§ **Stated problem**
Write out the records below word for word, with every line, coordinate, and mark of punctuation unchanged. Leave out the picture placeholders.
# # # # #
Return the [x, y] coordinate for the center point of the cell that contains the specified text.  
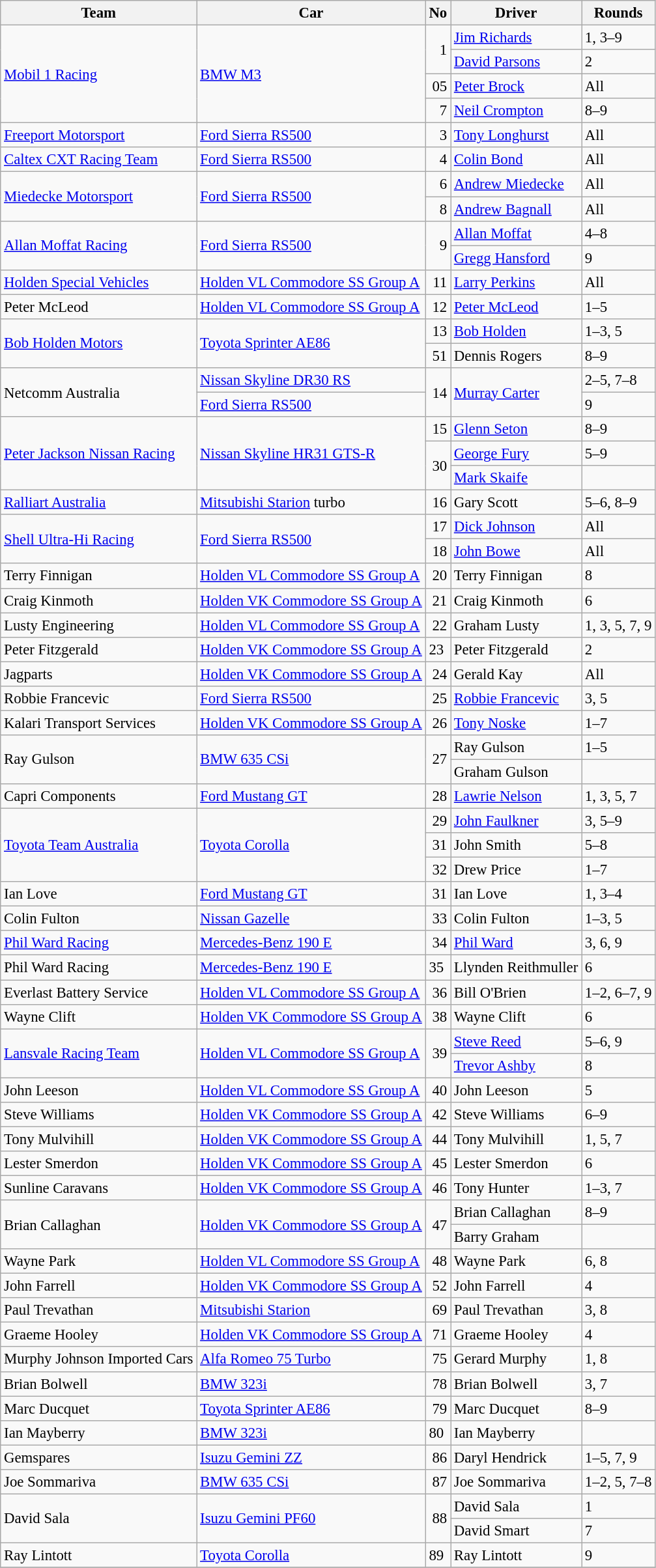
Andrew Miedecke [516, 184]
Jim Richards [516, 38]
Gerald Kay [516, 674]
Drew Price [516, 870]
1–2, 6–7, 9 [619, 993]
16 [438, 503]
28 [438, 797]
Shell Ultra-Hi Racing [99, 539]
Tony Hunter [516, 1188]
86 [438, 1458]
Mitsubishi Starion turbo [311, 503]
Gemspares [99, 1458]
89 [438, 1556]
Gerard Murphy [516, 1360]
Barry Graham [516, 1238]
12 [438, 307]
Colin Bond [516, 160]
Tony Noske [516, 723]
Peter Jackson Nissan Racing [99, 453]
Kalari Transport Services [99, 723]
80 [438, 1433]
Larry Perkins [516, 282]
1–5, 7, 9 [619, 1458]
20 [438, 577]
George Fury [516, 454]
Alfa Romeo 75 Turbo [311, 1360]
BMW M3 [311, 74]
3, 8 [619, 1311]
Freeport Motorsport [99, 135]
3, 6, 9 [619, 944]
30 [438, 466]
5–6, 9 [619, 1042]
1, 3–4 [619, 894]
Jagparts [99, 674]
1–2, 5, 7–8 [619, 1483]
Car [311, 13]
Llynden Reithmuller [516, 968]
Steve Reed [516, 1042]
17 [438, 527]
13 [438, 332]
David Parsons [516, 62]
Daryl Hendrick [516, 1458]
John Bowe [516, 552]
47 [438, 1225]
1, 3–9 [619, 38]
Graham Lusty [516, 625]
34 [438, 944]
36 [438, 993]
1, 5, 7 [619, 1139]
Lansvale Racing Team [99, 1054]
71 [438, 1335]
Mark Skaife [516, 478]
33 [438, 919]
2–5, 7–8 [619, 380]
Toyota Team Australia [99, 846]
26 [438, 723]
35 [438, 968]
11 [438, 282]
75 [438, 1360]
Trevor Ashby [516, 1066]
1–3, 7 [619, 1188]
32 [438, 870]
6, 8 [619, 1262]
Driver [516, 13]
3, 5–9 [619, 821]
5–9 [619, 454]
44 [438, 1139]
69 [438, 1311]
Miedecke Motorsport [99, 197]
48 [438, 1262]
Isuzu Gemini PF60 [311, 1519]
Graham Gulson [516, 772]
Team [99, 13]
05 [438, 87]
Tony Longhurst [516, 135]
79 [438, 1409]
Netcomm Australia [99, 392]
Allan Moffat [516, 233]
4–8 [619, 233]
3 [438, 135]
Capri Components [99, 797]
23 [438, 649]
78 [438, 1384]
Andrew Bagnall [516, 209]
Bill O'Brien [516, 993]
38 [438, 1017]
6–9 [619, 1115]
Rounds [619, 13]
22 [438, 625]
52 [438, 1287]
Everlast Battery Service [99, 993]
David Smart [516, 1532]
Peter Brock [516, 87]
Bob Holden [516, 332]
3, 5 [619, 699]
Isuzu Gemini ZZ [311, 1458]
15 [438, 429]
Glenn Seton [516, 429]
Allan Moffat Racing [99, 245]
Murphy Johnson Imported Cars [99, 1360]
24 [438, 674]
40 [438, 1091]
39 [438, 1054]
Mobil 1 Racing [99, 74]
John Smith [516, 846]
Nissan Skyline DR30 RS [311, 380]
Sunline Caravans [99, 1188]
Gary Scott [516, 503]
1, 3, 5, 7, 9 [619, 625]
21 [438, 601]
Bob Holden Motors [99, 344]
Lusty Engineering [99, 625]
Holden Special Vehicles [99, 282]
25 [438, 699]
Mitsubishi Starion [311, 1311]
29 [438, 821]
Lawrie Nelson [516, 797]
18 [438, 552]
Dick Johnson [516, 527]
No [438, 13]
5–8 [619, 846]
46 [438, 1188]
Caltex CXT Racing Team [99, 160]
Nissan Skyline HR31 GTS-R [311, 453]
14 [438, 392]
5–6, 8–9 [619, 503]
3, 7 [619, 1384]
87 [438, 1483]
51 [438, 356]
Dennis Rogers [516, 356]
5 [619, 1091]
27 [438, 760]
1, 8 [619, 1360]
Gregg Hansford [516, 258]
Murray Carter [516, 392]
Ralliart Australia [99, 503]
Neil Crompton [516, 111]
42 [438, 1115]
88 [438, 1519]
45 [438, 1164]
1, 3, 5, 7 [619, 797]
Phil Ward [516, 944]
Nissan Gazelle [311, 919]
John Faulkner [516, 821]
# # # # #
§ **Answer to the exercise**
Return the [x, y] coordinate for the center point of the cell that contains the specified text.  
Andrew Miedecke [516, 184]
Jim Richards [516, 38]
Gerald Kay [516, 674]
Drew Price [516, 870]
1–2, 6–7, 9 [619, 993]
16 [438, 503]
28 [438, 797]
Shell Ultra-Hi Racing [99, 539]
Tony Hunter [516, 1188]
86 [438, 1458]
Mitsubishi Starion turbo [311, 503]
Gemspares [99, 1458]
89 [438, 1556]
Gerard Murphy [516, 1360]
Barry Graham [516, 1238]
12 [438, 307]
Colin Bond [516, 160]
Tony Noske [516, 723]
Peter Jackson Nissan Racing [99, 453]
Kalari Transport Services [99, 723]
80 [438, 1433]
Larry Perkins [516, 282]
1–5, 7, 9 [619, 1458]
20 [438, 577]
George Fury [516, 454]
Alfa Romeo 75 Turbo [311, 1360]
BMW M3 [311, 74]
3, 8 [619, 1311]
Freeport Motorsport [99, 135]
3, 6, 9 [619, 944]
30 [438, 466]
5–6, 9 [619, 1042]
1, 3–4 [619, 894]
Jagparts [99, 674]
1–2, 5, 7–8 [619, 1483]
Car [311, 13]
Llynden Reithmuller [516, 968]
Steve Reed [516, 1042]
17 [438, 527]
13 [438, 332]
David Parsons [516, 62]
Daryl Hendrick [516, 1458]
John Bowe [516, 552]
47 [438, 1225]
1, 3–9 [619, 38]
Graham Lusty [516, 625]
34 [438, 944]
36 [438, 993]
1, 5, 7 [619, 1139]
Lansvale Racing Team [99, 1054]
71 [438, 1335]
Mark Skaife [516, 478]
33 [438, 919]
2–5, 7–8 [619, 380]
Toyota Team Australia [99, 846]
26 [438, 723]
35 [438, 968]
11 [438, 282]
75 [438, 1360]
Trevor Ashby [516, 1066]
1–3, 7 [619, 1188]
32 [438, 870]
6, 8 [619, 1262]
Driver [516, 13]
3, 5–9 [619, 821]
5–9 [619, 454]
44 [438, 1139]
69 [438, 1311]
Miedecke Motorsport [99, 197]
48 [438, 1262]
Isuzu Gemini PF60 [311, 1519]
Graham Gulson [516, 772]
Team [99, 13]
05 [438, 87]
Tony Longhurst [516, 135]
79 [438, 1409]
Netcomm Australia [99, 392]
Allan Moffat [516, 233]
4–8 [619, 233]
3 [438, 135]
Capri Components [99, 797]
23 [438, 649]
78 [438, 1384]
Andrew Bagnall [516, 209]
Bill O'Brien [516, 993]
38 [438, 1017]
6–9 [619, 1115]
Rounds [619, 13]
22 [438, 625]
52 [438, 1287]
Everlast Battery Service [99, 993]
David Smart [516, 1532]
Peter Brock [516, 87]
Bob Holden [516, 332]
3, 5 [619, 699]
Isuzu Gemini ZZ [311, 1458]
15 [438, 429]
Glenn Seton [516, 429]
Allan Moffat Racing [99, 245]
Murphy Johnson Imported Cars [99, 1360]
24 [438, 674]
40 [438, 1091]
39 [438, 1054]
Mobil 1 Racing [99, 74]
John Smith [516, 846]
Nissan Skyline DR30 RS [311, 380]
Sunline Caravans [99, 1188]
Gary Scott [516, 503]
1, 3, 5, 7, 9 [619, 625]
21 [438, 601]
Bob Holden Motors [99, 344]
Lusty Engineering [99, 625]
Holden Special Vehicles [99, 282]
25 [438, 699]
Mitsubishi Starion [311, 1311]
29 [438, 821]
Lawrie Nelson [516, 797]
18 [438, 552]
Dick Johnson [516, 527]
No [438, 13]
5–8 [619, 846]
46 [438, 1188]
Caltex CXT Racing Team [99, 160]
Nissan Skyline HR31 GTS-R [311, 453]
14 [438, 392]
5–6, 8–9 [619, 503]
3, 7 [619, 1384]
87 [438, 1483]
51 [438, 356]
Dennis Rogers [516, 356]
5 [619, 1091]
27 [438, 760]
1, 8 [619, 1360]
Gregg Hansford [516, 258]
Murray Carter [516, 392]
Ralliart Australia [99, 503]
Neil Crompton [516, 111]
42 [438, 1115]
88 [438, 1519]
45 [438, 1164]
1, 3, 5, 7 [619, 797]
Phil Ward [516, 944]
Nissan Gazelle [311, 919]
John Faulkner [516, 821]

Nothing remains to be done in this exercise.